Goal of the exercise —
Would you filter the listing below so that only lines with the word "chalice" remain?

The input —
* * *

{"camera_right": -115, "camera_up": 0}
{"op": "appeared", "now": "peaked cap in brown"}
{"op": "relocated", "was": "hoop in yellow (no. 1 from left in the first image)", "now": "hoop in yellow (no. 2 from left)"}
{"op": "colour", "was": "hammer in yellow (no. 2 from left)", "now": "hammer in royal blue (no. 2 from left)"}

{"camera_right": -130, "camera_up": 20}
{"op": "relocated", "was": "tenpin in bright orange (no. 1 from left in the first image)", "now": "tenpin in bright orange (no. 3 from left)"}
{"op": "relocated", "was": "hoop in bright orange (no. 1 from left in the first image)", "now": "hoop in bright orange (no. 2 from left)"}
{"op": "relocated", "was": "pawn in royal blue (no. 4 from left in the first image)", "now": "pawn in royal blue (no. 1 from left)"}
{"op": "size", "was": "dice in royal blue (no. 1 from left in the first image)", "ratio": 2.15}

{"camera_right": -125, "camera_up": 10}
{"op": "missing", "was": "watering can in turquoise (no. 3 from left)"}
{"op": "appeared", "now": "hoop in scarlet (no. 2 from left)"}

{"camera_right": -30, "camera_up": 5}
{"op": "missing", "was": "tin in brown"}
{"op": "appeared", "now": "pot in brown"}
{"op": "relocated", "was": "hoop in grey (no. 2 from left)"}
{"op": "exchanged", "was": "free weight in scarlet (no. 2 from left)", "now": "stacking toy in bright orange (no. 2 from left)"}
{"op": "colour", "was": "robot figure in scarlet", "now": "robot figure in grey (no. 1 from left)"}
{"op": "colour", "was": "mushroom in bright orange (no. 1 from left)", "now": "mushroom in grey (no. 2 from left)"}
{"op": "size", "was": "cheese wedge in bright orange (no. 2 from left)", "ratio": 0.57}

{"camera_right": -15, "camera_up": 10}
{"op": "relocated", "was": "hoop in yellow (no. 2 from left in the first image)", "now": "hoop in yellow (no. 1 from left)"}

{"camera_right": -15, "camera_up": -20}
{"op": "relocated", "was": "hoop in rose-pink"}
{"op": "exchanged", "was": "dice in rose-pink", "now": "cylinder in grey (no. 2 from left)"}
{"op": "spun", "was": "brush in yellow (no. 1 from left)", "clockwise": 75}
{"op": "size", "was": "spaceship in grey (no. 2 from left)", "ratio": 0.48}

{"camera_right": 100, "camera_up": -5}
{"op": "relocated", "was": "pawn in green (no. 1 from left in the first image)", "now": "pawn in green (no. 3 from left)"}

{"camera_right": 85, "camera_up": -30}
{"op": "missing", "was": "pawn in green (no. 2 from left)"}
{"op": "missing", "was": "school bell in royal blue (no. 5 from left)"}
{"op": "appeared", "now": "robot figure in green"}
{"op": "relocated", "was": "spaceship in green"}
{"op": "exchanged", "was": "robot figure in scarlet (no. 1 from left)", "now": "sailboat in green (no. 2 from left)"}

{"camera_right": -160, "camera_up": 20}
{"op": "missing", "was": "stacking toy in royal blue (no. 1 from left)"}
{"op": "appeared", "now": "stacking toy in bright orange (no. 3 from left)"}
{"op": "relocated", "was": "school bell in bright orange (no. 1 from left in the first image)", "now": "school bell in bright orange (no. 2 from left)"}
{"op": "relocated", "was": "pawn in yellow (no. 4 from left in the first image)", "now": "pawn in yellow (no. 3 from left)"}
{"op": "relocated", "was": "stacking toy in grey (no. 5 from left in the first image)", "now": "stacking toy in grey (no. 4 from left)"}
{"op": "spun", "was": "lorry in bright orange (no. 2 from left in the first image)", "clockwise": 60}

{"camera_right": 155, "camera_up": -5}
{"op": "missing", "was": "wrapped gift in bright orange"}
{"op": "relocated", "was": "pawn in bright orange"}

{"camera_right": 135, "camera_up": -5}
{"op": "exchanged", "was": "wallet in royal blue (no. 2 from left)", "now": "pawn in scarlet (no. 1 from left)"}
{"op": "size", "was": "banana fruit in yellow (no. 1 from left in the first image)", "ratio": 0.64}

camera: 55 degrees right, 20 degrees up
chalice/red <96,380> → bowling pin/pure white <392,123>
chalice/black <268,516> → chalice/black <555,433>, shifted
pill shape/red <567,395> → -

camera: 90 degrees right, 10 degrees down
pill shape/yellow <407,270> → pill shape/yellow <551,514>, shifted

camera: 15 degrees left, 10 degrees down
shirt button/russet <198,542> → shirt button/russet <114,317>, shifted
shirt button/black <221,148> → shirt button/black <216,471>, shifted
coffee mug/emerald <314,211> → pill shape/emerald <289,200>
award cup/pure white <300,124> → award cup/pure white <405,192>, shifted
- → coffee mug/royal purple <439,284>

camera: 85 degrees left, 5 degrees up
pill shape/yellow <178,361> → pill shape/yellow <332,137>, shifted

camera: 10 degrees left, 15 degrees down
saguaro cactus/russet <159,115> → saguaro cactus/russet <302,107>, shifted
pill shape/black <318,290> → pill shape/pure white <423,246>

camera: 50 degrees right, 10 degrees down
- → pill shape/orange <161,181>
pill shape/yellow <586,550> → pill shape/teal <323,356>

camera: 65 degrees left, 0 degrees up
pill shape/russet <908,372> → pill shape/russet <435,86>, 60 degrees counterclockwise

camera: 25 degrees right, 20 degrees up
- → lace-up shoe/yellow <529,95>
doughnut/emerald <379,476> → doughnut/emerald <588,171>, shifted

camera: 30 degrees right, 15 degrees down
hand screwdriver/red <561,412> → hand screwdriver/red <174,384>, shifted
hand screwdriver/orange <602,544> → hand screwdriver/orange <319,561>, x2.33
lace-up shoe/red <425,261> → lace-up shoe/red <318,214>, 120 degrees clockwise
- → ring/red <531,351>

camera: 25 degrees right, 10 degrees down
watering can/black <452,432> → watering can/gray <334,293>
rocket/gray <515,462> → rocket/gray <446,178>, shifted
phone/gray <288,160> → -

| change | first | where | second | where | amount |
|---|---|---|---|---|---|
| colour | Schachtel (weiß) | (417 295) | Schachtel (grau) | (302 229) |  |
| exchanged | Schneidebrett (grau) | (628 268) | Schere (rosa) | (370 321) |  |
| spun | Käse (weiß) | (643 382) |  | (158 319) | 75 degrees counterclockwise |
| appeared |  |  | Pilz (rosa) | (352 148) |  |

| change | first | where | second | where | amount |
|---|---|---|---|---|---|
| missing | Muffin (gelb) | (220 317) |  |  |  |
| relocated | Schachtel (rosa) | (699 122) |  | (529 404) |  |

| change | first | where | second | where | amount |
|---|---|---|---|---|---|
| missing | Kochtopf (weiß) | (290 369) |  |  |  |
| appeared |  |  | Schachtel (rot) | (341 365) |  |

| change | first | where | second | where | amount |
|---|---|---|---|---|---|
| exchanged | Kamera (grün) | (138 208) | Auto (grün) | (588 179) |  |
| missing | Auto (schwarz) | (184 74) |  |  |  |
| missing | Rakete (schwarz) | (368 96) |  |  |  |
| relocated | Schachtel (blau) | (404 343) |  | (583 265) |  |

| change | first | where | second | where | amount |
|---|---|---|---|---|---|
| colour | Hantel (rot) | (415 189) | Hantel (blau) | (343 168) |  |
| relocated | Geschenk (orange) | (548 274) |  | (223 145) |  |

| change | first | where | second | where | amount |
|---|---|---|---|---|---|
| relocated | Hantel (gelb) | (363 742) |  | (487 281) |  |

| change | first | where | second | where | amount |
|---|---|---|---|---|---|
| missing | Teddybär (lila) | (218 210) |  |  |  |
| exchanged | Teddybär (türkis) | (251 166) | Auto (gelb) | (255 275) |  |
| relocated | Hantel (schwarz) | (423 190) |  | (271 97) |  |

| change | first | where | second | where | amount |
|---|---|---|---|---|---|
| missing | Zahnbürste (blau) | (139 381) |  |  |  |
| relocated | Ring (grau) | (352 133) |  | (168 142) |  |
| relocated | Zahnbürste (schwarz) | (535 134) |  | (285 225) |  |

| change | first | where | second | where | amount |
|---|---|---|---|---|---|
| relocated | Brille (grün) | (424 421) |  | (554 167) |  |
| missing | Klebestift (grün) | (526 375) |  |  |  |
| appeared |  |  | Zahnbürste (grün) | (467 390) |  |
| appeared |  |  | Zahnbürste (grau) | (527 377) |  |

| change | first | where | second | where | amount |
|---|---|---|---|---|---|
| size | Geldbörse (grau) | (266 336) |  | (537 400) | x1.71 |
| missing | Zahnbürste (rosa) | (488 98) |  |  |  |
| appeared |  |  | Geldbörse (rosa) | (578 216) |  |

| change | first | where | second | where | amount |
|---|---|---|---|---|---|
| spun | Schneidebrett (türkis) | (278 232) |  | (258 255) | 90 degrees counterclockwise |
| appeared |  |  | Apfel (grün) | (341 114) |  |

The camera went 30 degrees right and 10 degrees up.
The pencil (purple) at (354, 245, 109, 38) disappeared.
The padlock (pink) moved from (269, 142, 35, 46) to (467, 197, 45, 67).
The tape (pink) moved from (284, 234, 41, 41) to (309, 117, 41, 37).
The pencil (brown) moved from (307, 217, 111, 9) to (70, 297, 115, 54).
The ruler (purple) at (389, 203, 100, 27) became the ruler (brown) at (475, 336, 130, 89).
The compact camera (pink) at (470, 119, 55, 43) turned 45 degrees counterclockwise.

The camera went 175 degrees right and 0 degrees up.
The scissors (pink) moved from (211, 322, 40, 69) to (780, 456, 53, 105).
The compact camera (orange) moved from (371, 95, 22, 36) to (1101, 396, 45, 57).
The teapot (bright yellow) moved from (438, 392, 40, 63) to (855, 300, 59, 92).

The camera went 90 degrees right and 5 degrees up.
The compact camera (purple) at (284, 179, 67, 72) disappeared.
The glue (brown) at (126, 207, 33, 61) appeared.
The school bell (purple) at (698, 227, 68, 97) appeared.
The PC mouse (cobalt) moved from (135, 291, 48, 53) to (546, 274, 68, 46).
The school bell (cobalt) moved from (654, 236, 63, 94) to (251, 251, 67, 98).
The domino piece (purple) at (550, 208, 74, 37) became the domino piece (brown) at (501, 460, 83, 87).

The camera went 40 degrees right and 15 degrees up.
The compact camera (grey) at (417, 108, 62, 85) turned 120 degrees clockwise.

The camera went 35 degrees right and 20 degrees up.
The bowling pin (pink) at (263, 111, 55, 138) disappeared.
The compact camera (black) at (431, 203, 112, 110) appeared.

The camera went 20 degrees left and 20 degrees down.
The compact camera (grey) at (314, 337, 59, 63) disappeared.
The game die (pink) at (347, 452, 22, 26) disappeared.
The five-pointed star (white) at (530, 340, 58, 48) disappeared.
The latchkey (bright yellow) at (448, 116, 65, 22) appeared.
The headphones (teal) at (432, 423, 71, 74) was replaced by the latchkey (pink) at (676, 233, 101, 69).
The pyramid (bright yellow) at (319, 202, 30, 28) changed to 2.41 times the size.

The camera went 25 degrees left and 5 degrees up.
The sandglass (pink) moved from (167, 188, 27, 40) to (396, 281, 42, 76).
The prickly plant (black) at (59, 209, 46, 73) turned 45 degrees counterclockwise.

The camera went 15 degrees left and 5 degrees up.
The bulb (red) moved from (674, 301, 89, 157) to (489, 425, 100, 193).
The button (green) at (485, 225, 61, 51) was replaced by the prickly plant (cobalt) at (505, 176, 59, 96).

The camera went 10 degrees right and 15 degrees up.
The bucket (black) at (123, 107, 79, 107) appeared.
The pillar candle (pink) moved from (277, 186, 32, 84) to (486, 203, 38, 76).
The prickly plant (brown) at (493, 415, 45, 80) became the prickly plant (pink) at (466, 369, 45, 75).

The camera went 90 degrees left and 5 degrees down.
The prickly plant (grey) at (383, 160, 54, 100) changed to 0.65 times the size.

* * *

Written response —
chalice/red <96,380> → bowling pin/pure white <392,123>
chalice/black <268,516> → chalice/black <555,433>, shifted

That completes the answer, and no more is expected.